(Materials provided)

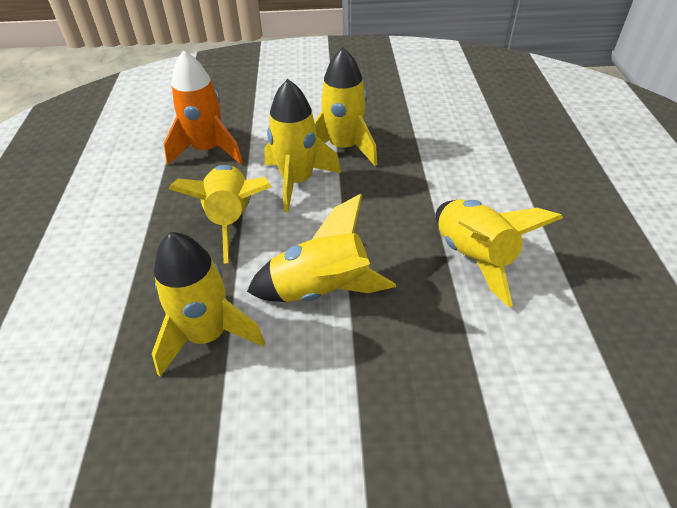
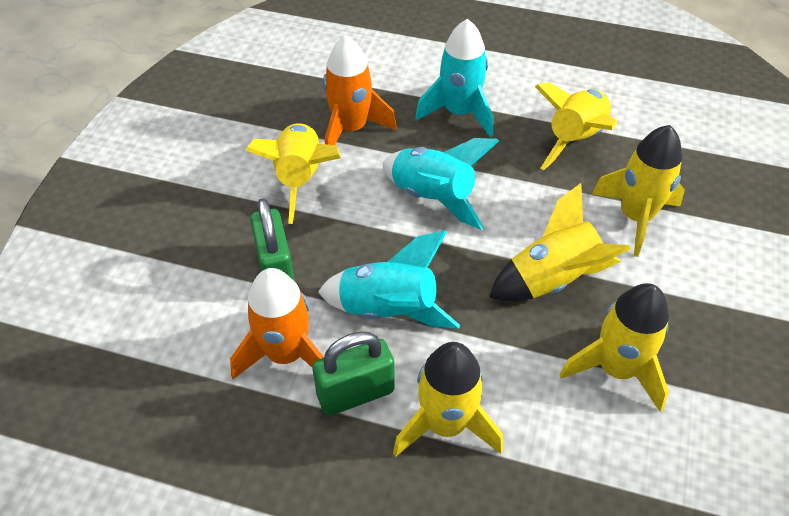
green padlock: 0 -> 2
orange rocket: 1 -> 2
turquoise rocket: 0 -> 3

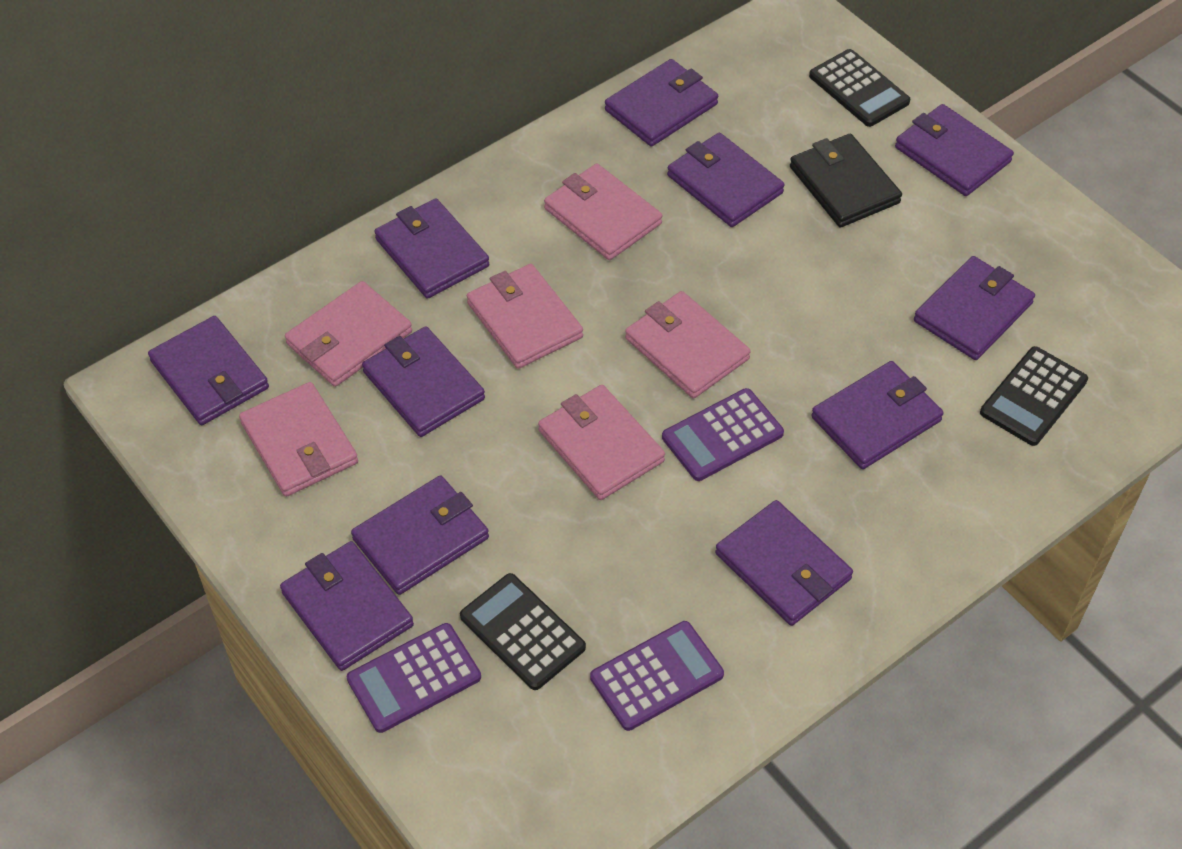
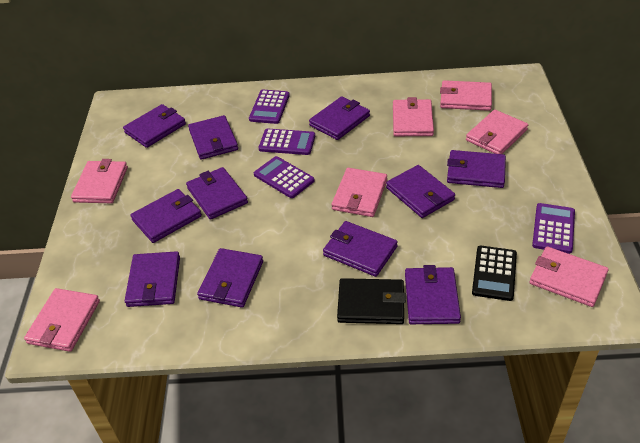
black calculator: 3 -> 1
pink wallet: 6 -> 7
purple calculator: 3 -> 4

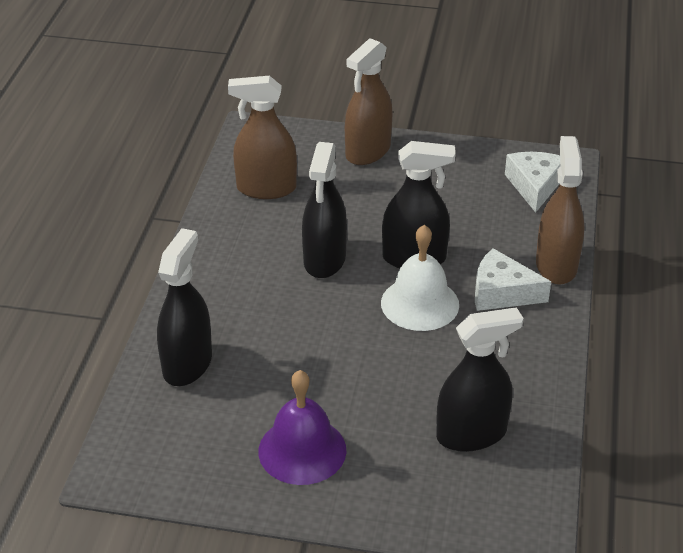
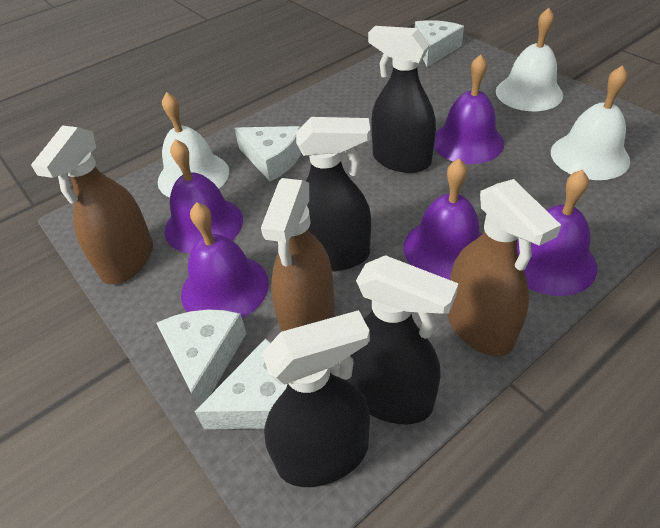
purple bell: 1 -> 5
white bell: 1 -> 3
white cheese: 2 -> 4

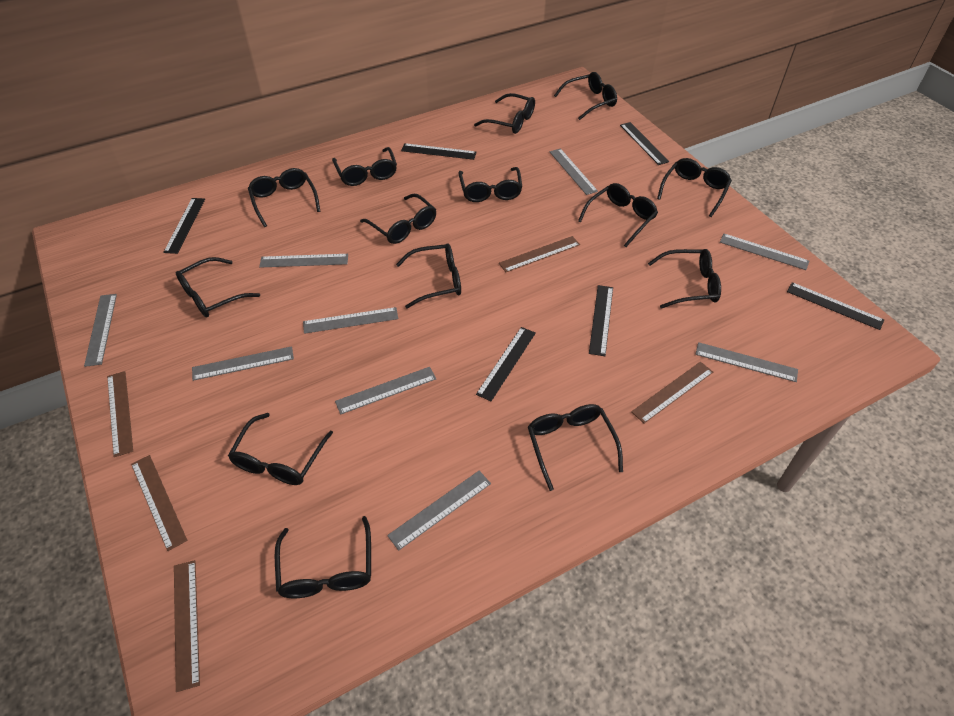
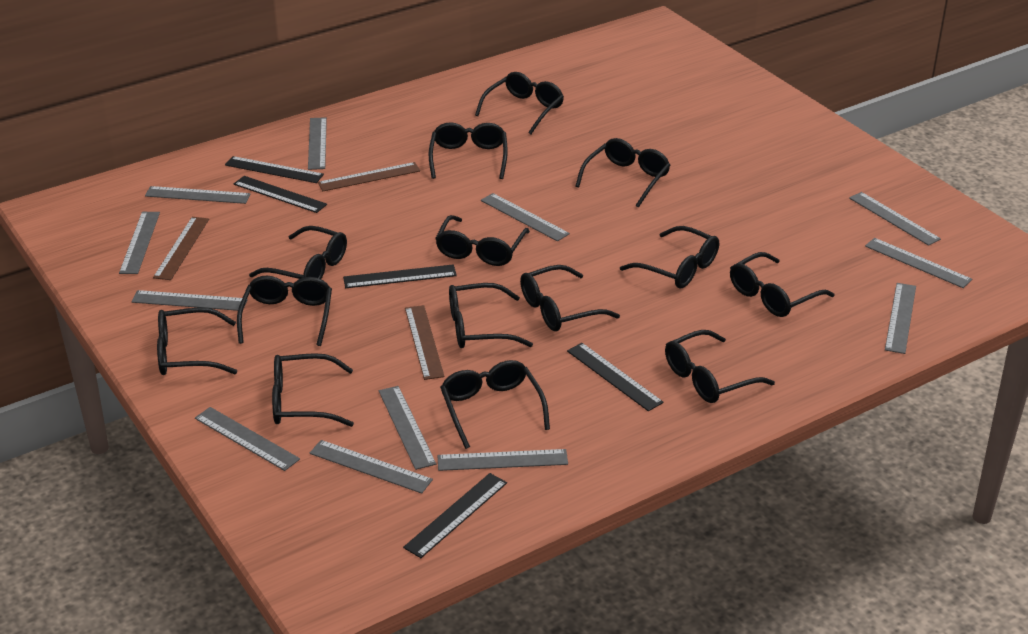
black ruler: 6 -> 5
brown ruler: 5 -> 3
grey ruler: 9 -> 12

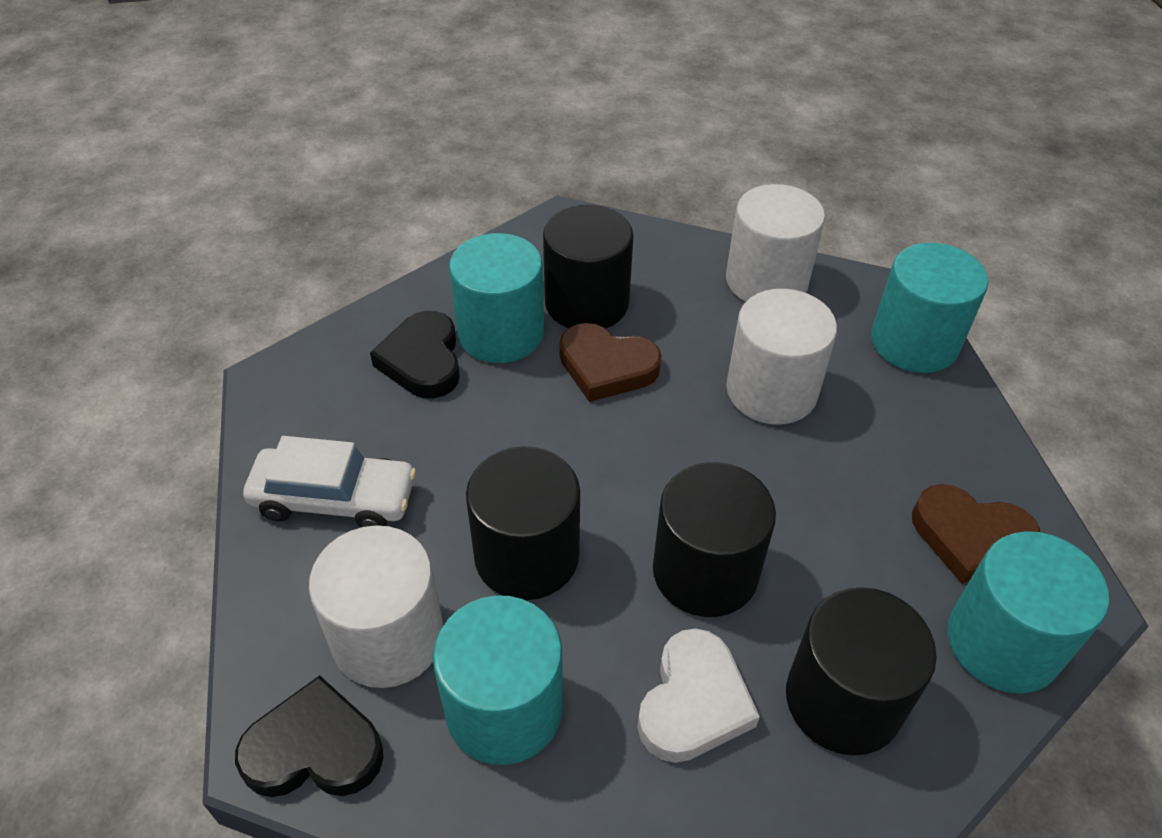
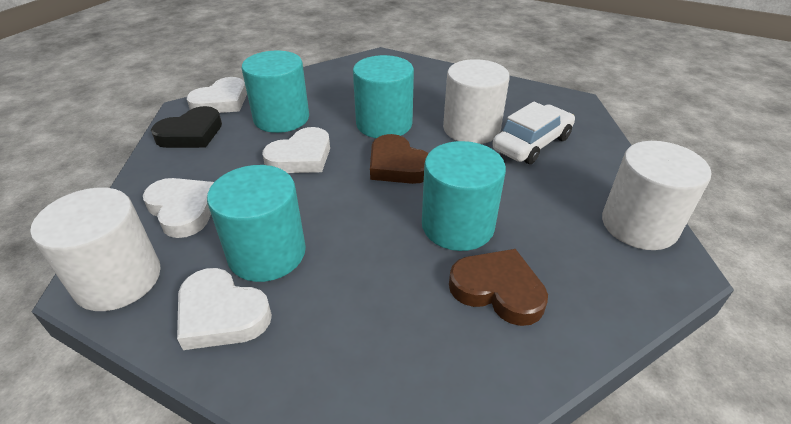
black cylinder: 4 -> 0
black heart: 2 -> 1
white heart: 1 -> 4

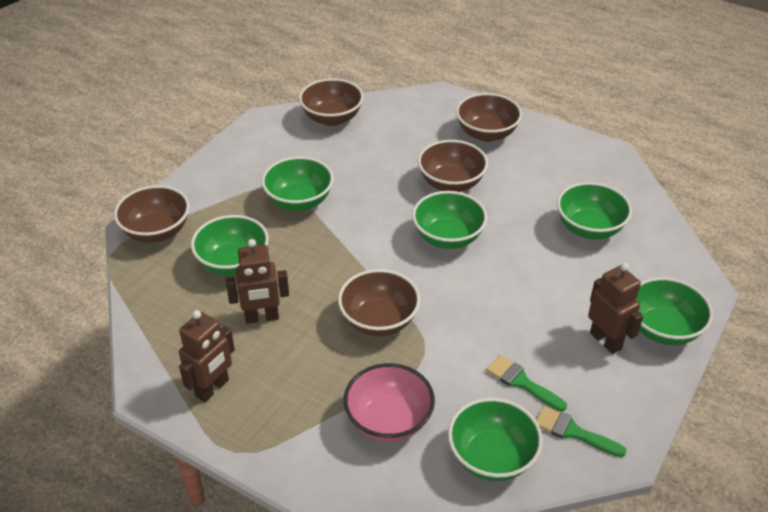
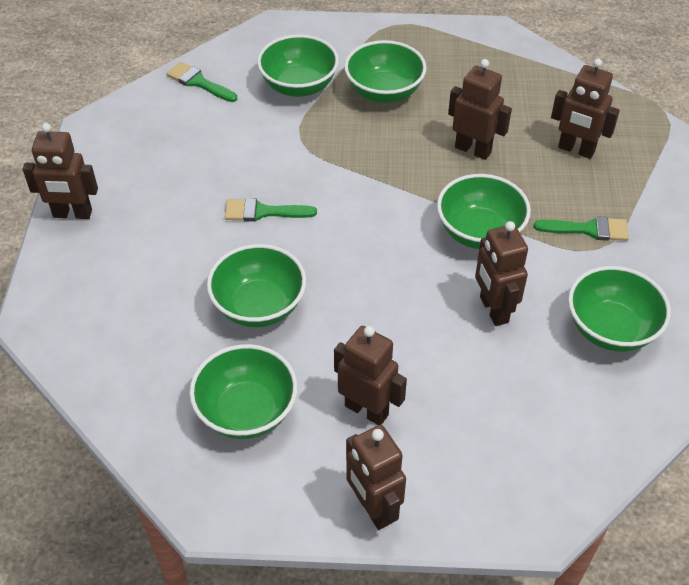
brown bowl: 5 -> 0
brown robot: 3 -> 6
green brush: 2 -> 3
pink bowl: 1 -> 0

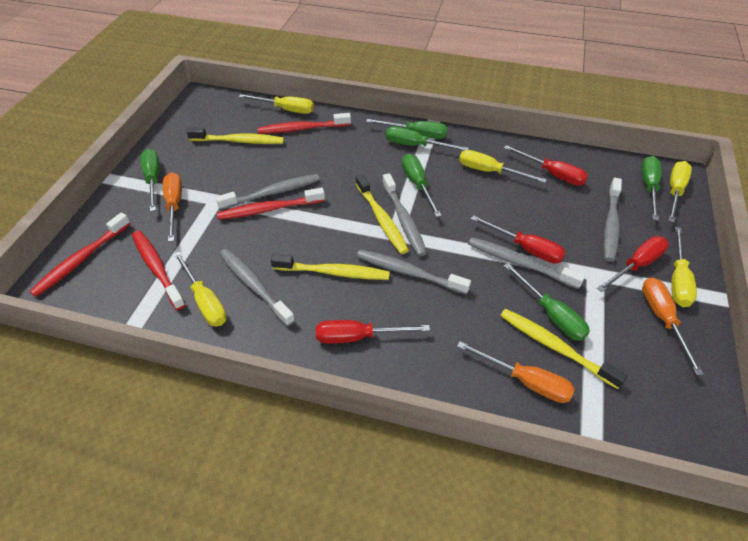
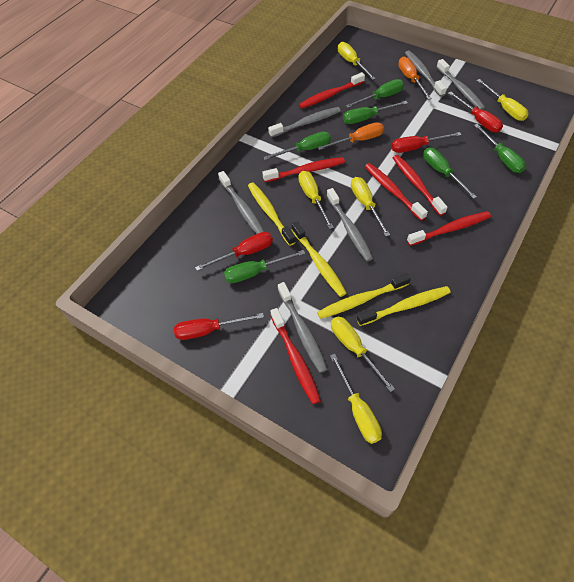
orange screwdriver: 3 -> 2
red toothbrush: 4 -> 6
yellow screwdriver: 5 -> 6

(End Materials provided)

§ **What this task involves**:
A verbatim copy is needed of the lines running from the line with "black heart: 2 -> 1" to the end of the data above, both included. Keep the pictures out of it.

§ **Solution to this exercise**:
black heart: 2 -> 1
white heart: 1 -> 4

brown bowl: 5 -> 0
brown robot: 3 -> 6
green brush: 2 -> 3
pink bowl: 1 -> 0

orange screwdriver: 3 -> 2
red toothbrush: 4 -> 6
yellow screwdriver: 5 -> 6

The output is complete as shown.